EXERCISE -
Reproduce, without any change, the span of lines from the opening of the records below to the line containing "camera: 50 degrees left, 5 degrees up", inclusive.

RECORD EXTRACTS -
== Segment start ==

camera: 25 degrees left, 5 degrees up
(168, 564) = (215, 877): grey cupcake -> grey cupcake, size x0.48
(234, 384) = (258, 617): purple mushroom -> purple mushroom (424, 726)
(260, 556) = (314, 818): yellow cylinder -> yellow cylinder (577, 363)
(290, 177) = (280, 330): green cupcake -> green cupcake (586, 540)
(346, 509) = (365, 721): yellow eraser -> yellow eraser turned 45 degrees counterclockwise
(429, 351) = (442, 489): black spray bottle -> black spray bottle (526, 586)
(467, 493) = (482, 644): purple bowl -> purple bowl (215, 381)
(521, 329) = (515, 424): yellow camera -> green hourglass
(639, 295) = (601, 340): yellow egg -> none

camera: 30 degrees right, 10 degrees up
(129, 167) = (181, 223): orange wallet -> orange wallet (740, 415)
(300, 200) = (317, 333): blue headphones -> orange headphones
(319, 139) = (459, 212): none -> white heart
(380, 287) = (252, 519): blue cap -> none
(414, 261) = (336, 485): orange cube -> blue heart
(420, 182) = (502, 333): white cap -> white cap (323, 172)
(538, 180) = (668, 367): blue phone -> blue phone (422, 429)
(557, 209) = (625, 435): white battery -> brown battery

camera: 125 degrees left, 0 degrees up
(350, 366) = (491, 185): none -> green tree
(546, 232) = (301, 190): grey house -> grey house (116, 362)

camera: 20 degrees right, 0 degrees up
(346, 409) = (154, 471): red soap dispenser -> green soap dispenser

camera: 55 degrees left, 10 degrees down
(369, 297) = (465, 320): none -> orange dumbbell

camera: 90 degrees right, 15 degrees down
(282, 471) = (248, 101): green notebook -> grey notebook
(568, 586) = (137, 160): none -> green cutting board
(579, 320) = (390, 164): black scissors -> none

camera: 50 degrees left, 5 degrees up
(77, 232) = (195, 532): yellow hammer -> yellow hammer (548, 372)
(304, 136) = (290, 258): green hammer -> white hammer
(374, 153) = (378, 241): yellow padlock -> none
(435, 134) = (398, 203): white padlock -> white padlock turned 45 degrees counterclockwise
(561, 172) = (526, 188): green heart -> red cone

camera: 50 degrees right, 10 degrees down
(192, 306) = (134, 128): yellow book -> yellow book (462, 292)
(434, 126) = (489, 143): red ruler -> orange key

== Segment end ==

YOUR SOLUTION -
camera: 25 degrees left, 5 degrees up
(168, 564) = (215, 877): grey cupcake -> grey cupcake, size x0.48
(234, 384) = (258, 617): purple mushroom -> purple mushroom (424, 726)
(260, 556) = (314, 818): yellow cylinder -> yellow cylinder (577, 363)
(290, 177) = (280, 330): green cupcake -> green cupcake (586, 540)
(346, 509) = (365, 721): yellow eraser -> yellow eraser turned 45 degrees counterclockwise
(429, 351) = (442, 489): black spray bottle -> black spray bottle (526, 586)
(467, 493) = (482, 644): purple bowl -> purple bowl (215, 381)
(521, 329) = (515, 424): yellow camera -> green hourglass
(639, 295) = (601, 340): yellow egg -> none

camera: 30 degrees right, 10 degrees up
(129, 167) = (181, 223): orange wallet -> orange wallet (740, 415)
(300, 200) = (317, 333): blue headphones -> orange headphones
(319, 139) = (459, 212): none -> white heart
(380, 287) = (252, 519): blue cap -> none
(414, 261) = (336, 485): orange cube -> blue heart
(420, 182) = (502, 333): white cap -> white cap (323, 172)
(538, 180) = (668, 367): blue phone -> blue phone (422, 429)
(557, 209) = (625, 435): white battery -> brown battery

camera: 125 degrees left, 0 degrees up
(350, 366) = (491, 185): none -> green tree
(546, 232) = (301, 190): grey house -> grey house (116, 362)

camera: 20 degrees right, 0 degrees up
(346, 409) = (154, 471): red soap dispenser -> green soap dispenser

camera: 55 degrees left, 10 degrees down
(369, 297) = (465, 320): none -> orange dumbbell

camera: 90 degrees right, 15 degrees down
(282, 471) = (248, 101): green notebook -> grey notebook
(568, 586) = (137, 160): none -> green cutting board
(579, 320) = (390, 164): black scissors -> none

camera: 50 degrees left, 5 degrees up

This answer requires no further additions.